Version difference data
========================================

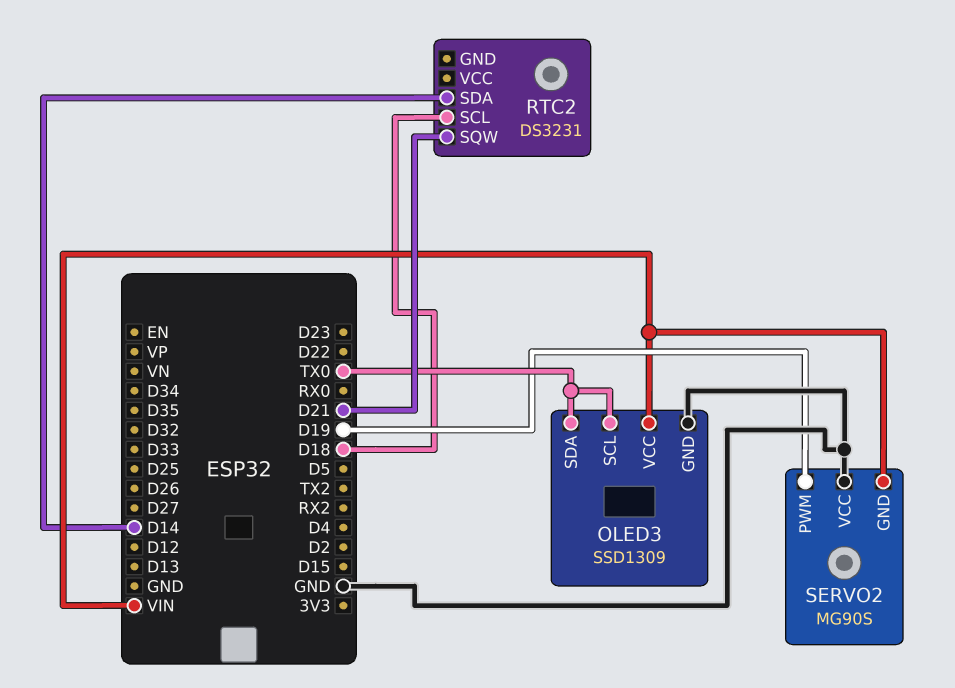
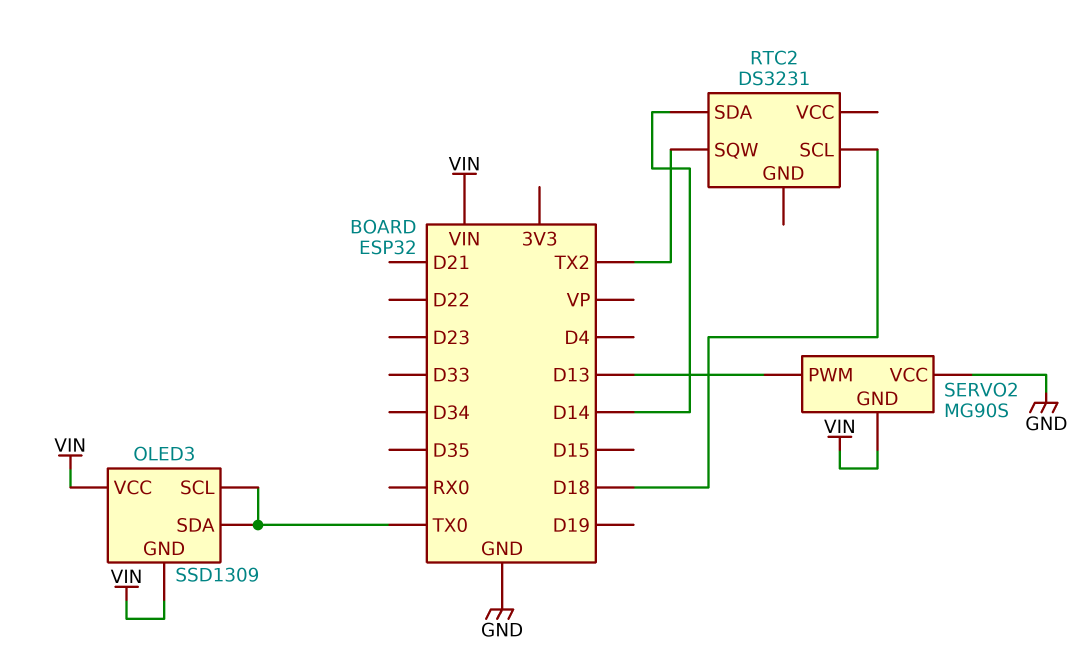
OLED3 pin GND: GND -> VIN
RTC2 pin SQW: D21 -> TX2
SERVO2 pin PWM: D19 -> D13

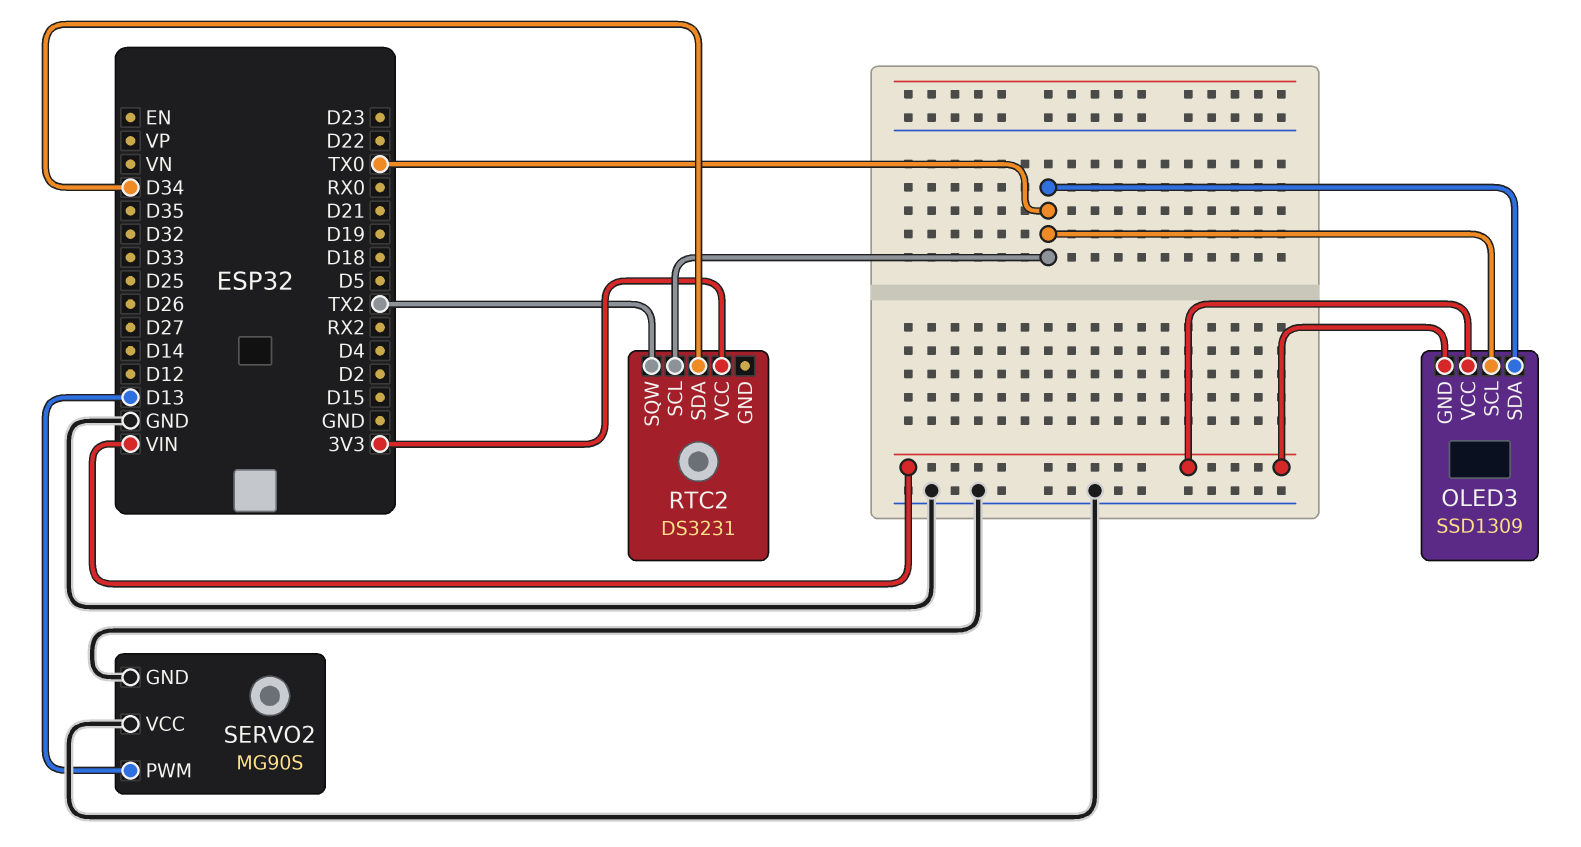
RTC2 pin SCL: D18 -> TX0
RTC2 pin SDA: D14 -> D34
RTC2 pin VCC: none -> 3V3
SERVO2 pin GND: VIN -> GND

========================================

An exact reproduction of the data is needed, with no pictures included.

Finished task
OLED3 pin GND: GND -> VIN
RTC2 pin SQW: D21 -> TX2
SERVO2 pin PWM: D19 -> D13

RTC2 pin SCL: D18 -> TX0
RTC2 pin SDA: D14 -> D34
RTC2 pin VCC: none -> 3V3
SERVO2 pin GND: VIN -> GND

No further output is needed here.